REQUIRED ACTION:
Print each entry precisely; exclude the pictures.

Scene change data
______
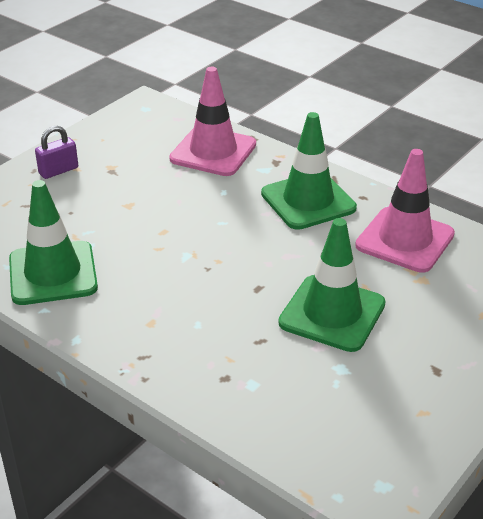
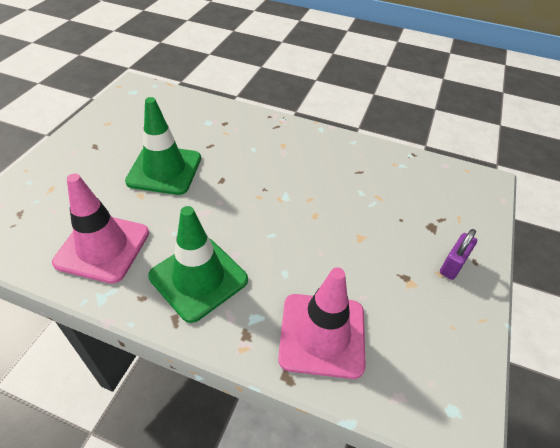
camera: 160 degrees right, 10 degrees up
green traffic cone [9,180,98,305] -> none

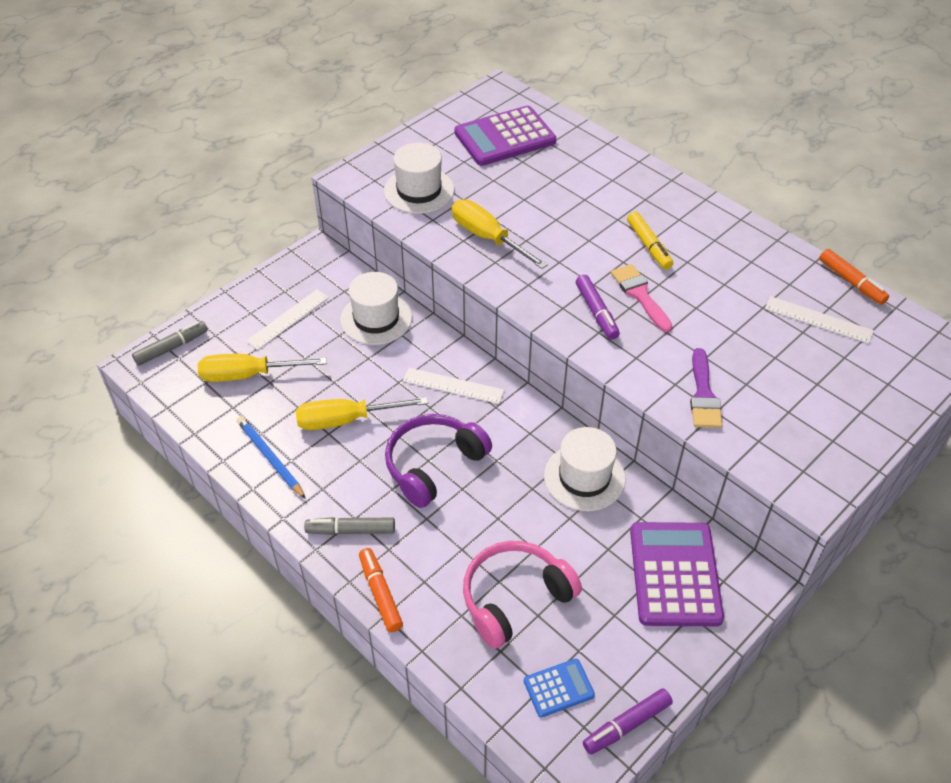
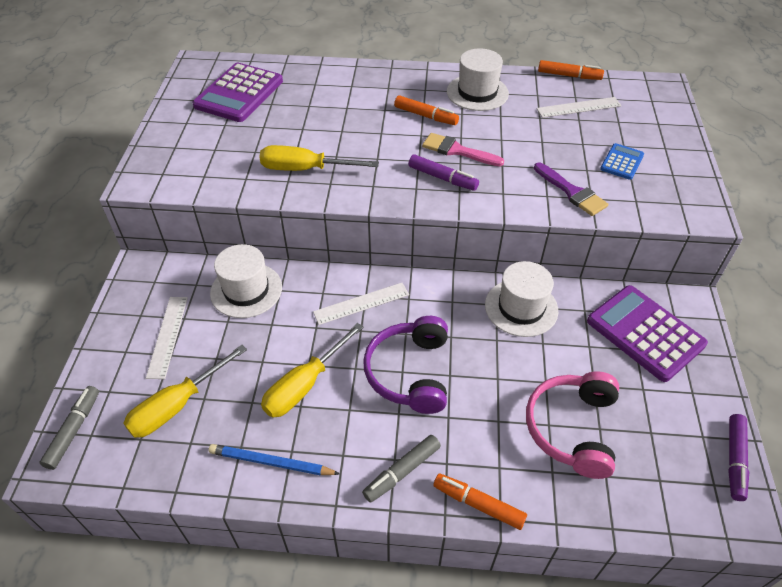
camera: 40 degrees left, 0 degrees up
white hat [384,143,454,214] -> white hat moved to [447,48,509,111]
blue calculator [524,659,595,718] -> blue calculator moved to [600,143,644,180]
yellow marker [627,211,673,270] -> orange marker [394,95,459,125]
______
RESULT BELOW:
camera: 160 degrees right, 10 degrees up
green traffic cone [9,180,98,305] -> none

camera: 40 degrees left, 0 degrees up
white hat [384,143,454,214] -> white hat moved to [447,48,509,111]
blue calculator [524,659,595,718] -> blue calculator moved to [600,143,644,180]
yellow marker [627,211,673,270] -> orange marker [394,95,459,125]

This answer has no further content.